* [YOUR OBJECTIVE]
The records below need to come back exactly as they are, pictures omitted.

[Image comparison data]
# # # # #
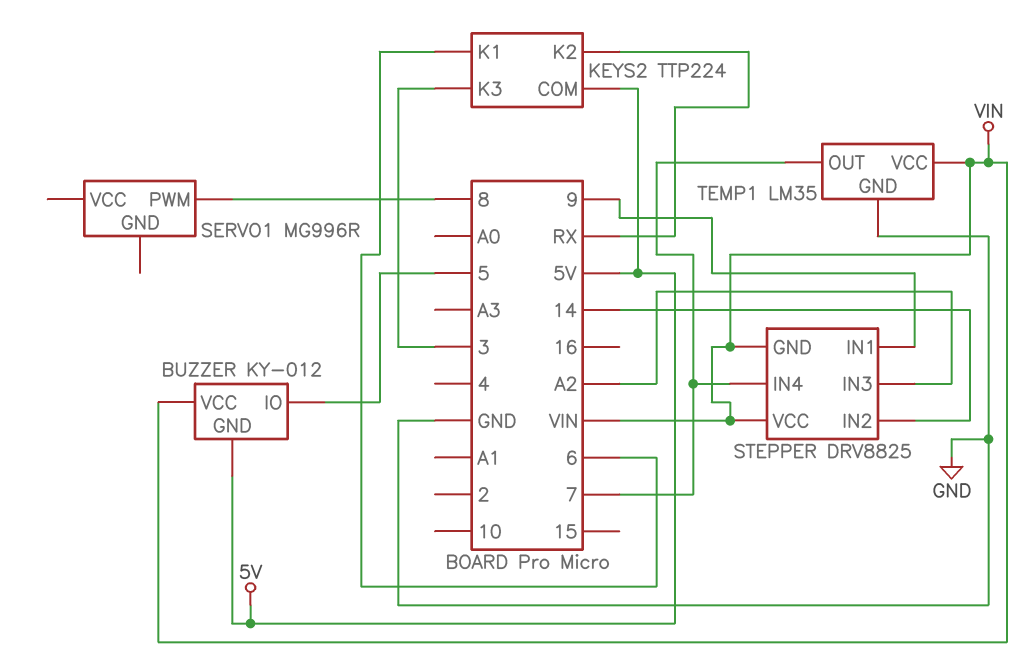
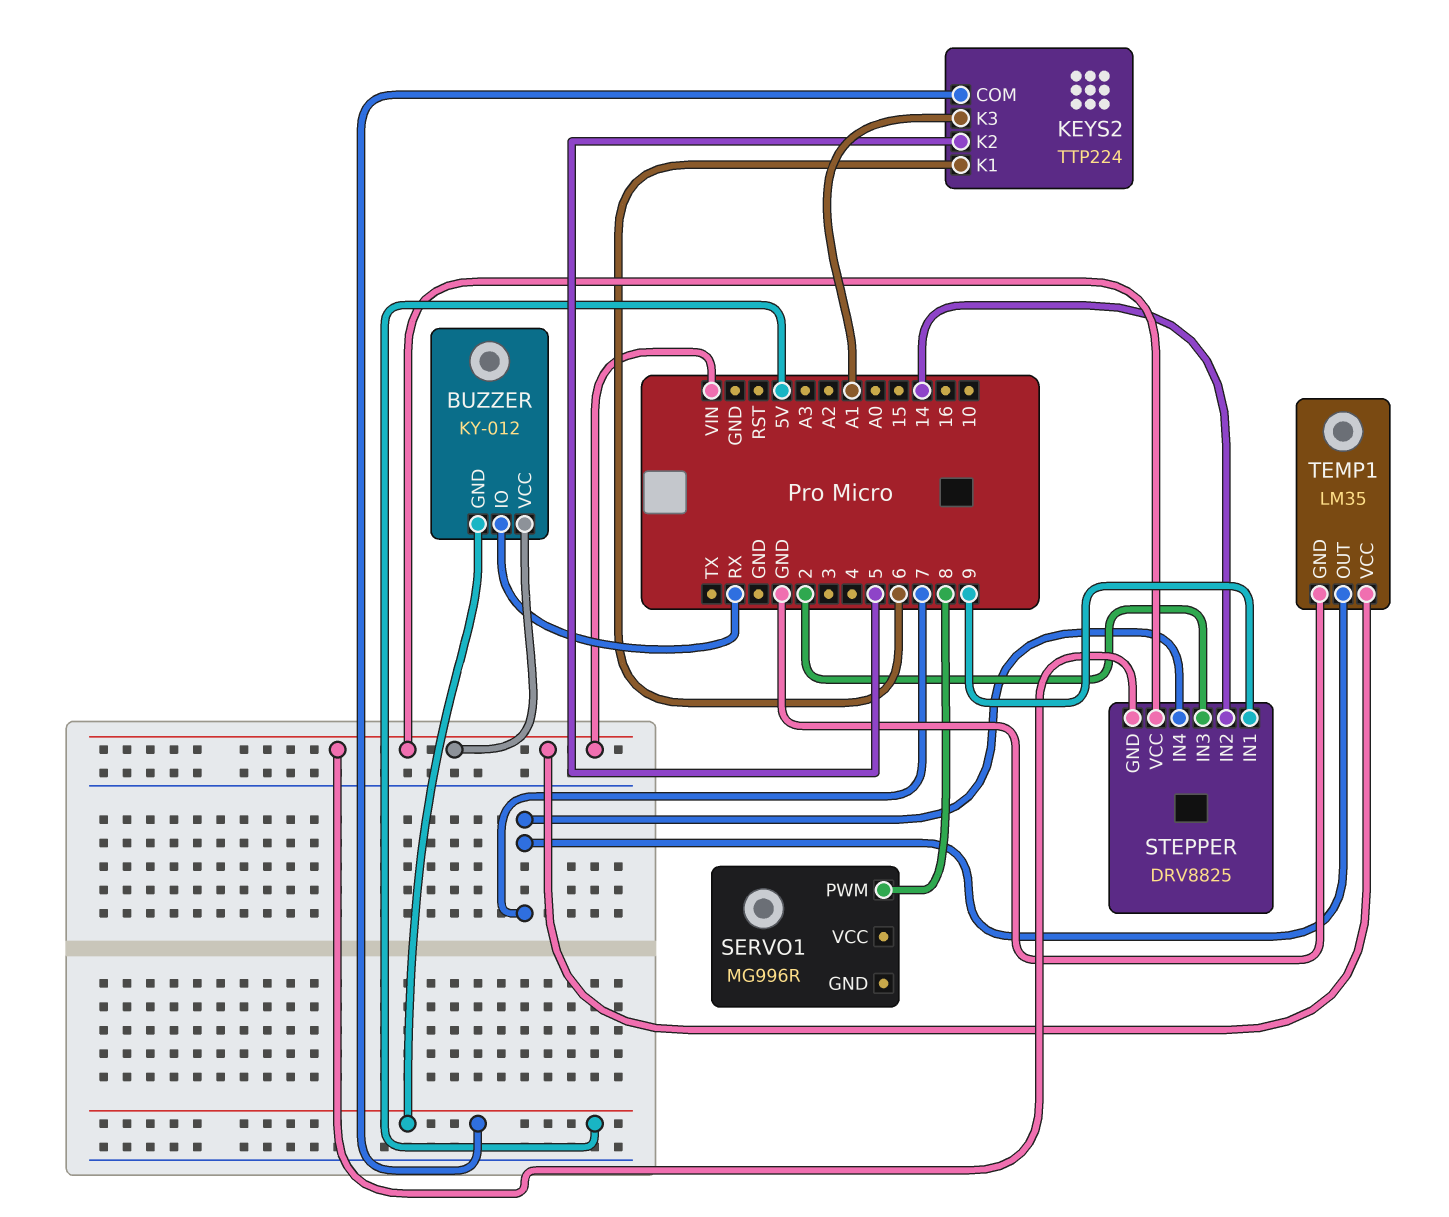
BUZZER pin IO: 5 -> RX
KEYS2 pin K2: RX -> 5
KEYS2 pin K3: 3 -> A1
STEPPER pin IN3: A2 -> 2

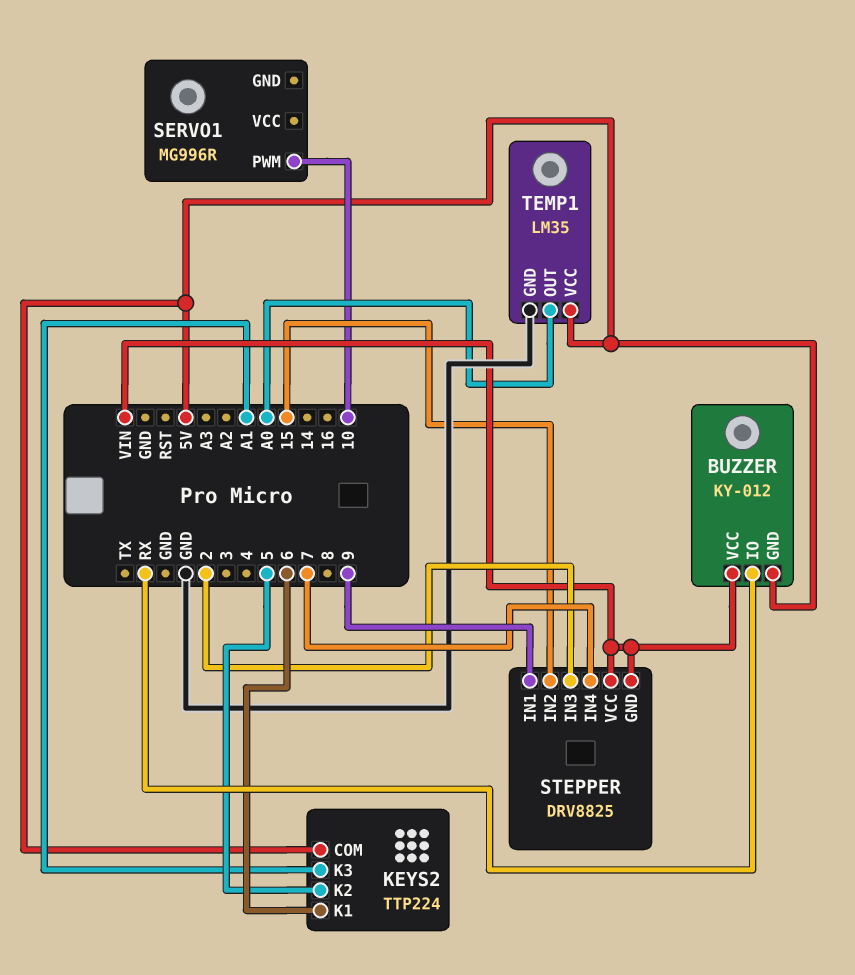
SERVO1 pin PWM: 8 -> 10
STEPPER pin IN2: 14 -> 15
TEMP1 pin OUT: 7 -> A0
TEMP1 pin VCC: VIN -> 5V

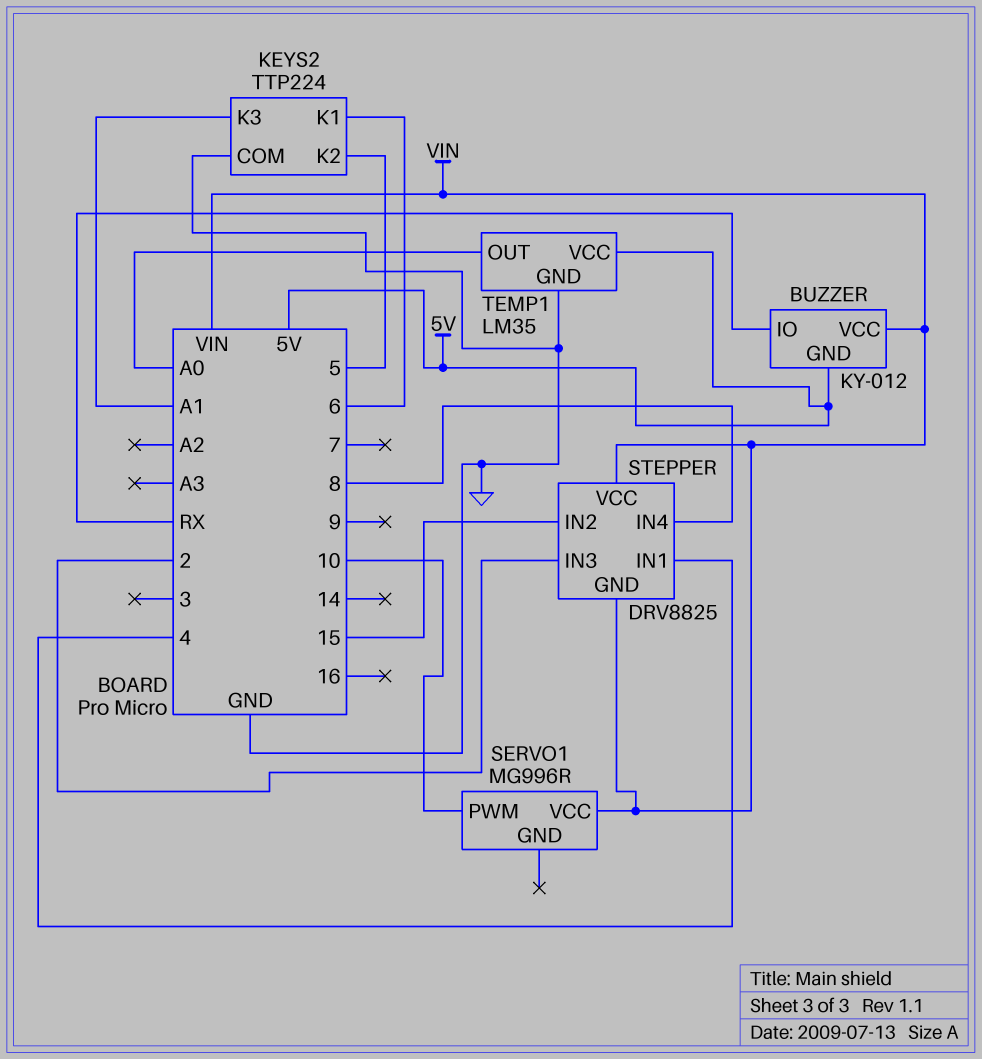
KEYS2 pin COM: 5V -> GND
SERVO1 pin VCC: none -> VIN
STEPPER pin IN1: 9 -> 4
STEPPER pin IN4: 7 -> 8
# # # # #
* [FINISHED EXERCISE]
BUZZER pin IO: 5 -> RX
KEYS2 pin K2: RX -> 5
KEYS2 pin K3: 3 -> A1
STEPPER pin IN3: A2 -> 2

SERVO1 pin PWM: 8 -> 10
STEPPER pin IN2: 14 -> 15
TEMP1 pin OUT: 7 -> A0
TEMP1 pin VCC: VIN -> 5V

KEYS2 pin COM: 5V -> GND
SERVO1 pin VCC: none -> VIN
STEPPER pin IN1: 9 -> 4
STEPPER pin IN4: 7 -> 8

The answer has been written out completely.